What the task requires:
Please reproduce verbatim the lines below, from the first through the one with "fish (grey) <376, 246>".

Colored object listings:
=== Begin Enclosure ===
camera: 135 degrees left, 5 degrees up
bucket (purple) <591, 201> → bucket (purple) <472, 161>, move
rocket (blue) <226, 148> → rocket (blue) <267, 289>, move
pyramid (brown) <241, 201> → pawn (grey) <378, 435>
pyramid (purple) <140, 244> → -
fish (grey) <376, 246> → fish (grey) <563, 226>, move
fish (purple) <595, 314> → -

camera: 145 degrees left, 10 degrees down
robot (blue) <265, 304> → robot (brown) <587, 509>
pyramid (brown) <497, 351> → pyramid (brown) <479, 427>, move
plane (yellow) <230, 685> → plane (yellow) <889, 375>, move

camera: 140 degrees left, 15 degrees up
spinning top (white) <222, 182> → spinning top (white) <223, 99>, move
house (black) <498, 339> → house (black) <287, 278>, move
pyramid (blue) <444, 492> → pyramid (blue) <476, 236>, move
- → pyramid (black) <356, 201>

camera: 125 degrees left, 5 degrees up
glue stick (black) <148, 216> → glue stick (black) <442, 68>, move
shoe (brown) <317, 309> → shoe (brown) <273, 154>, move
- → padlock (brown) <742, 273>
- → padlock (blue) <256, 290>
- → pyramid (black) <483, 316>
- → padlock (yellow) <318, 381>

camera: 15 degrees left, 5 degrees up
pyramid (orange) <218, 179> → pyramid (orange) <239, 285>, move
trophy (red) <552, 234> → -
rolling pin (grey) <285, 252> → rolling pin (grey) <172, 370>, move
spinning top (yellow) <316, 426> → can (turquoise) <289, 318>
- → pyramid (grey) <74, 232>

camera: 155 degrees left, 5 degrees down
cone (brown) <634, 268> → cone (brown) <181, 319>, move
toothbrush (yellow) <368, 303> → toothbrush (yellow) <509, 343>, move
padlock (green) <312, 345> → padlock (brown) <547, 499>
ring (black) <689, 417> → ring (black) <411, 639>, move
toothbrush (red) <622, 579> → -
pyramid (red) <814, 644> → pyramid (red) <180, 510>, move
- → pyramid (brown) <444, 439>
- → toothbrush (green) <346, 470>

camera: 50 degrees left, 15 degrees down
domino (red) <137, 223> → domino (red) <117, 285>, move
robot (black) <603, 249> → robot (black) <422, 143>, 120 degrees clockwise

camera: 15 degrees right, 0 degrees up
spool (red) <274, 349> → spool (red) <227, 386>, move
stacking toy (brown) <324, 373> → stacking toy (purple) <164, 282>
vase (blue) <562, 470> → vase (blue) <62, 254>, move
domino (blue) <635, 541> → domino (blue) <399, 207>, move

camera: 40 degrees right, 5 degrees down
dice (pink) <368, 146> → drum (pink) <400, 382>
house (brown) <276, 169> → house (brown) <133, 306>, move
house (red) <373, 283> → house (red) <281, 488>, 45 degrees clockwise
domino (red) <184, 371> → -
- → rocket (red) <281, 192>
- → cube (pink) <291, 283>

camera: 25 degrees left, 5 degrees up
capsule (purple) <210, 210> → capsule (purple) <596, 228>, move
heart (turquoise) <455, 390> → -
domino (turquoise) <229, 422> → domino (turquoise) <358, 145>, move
=== End Enclosure ===
Response to this task:
camera: 135 degrees left, 5 degrees up
bucket (purple) <591, 201> → bucket (purple) <472, 161>, move
rocket (blue) <226, 148> → rocket (blue) <267, 289>, move
pyramid (brown) <241, 201> → pawn (grey) <378, 435>
pyramid (purple) <140, 244> → -
fish (grey) <376, 246> → fish (grey) <563, 226>, move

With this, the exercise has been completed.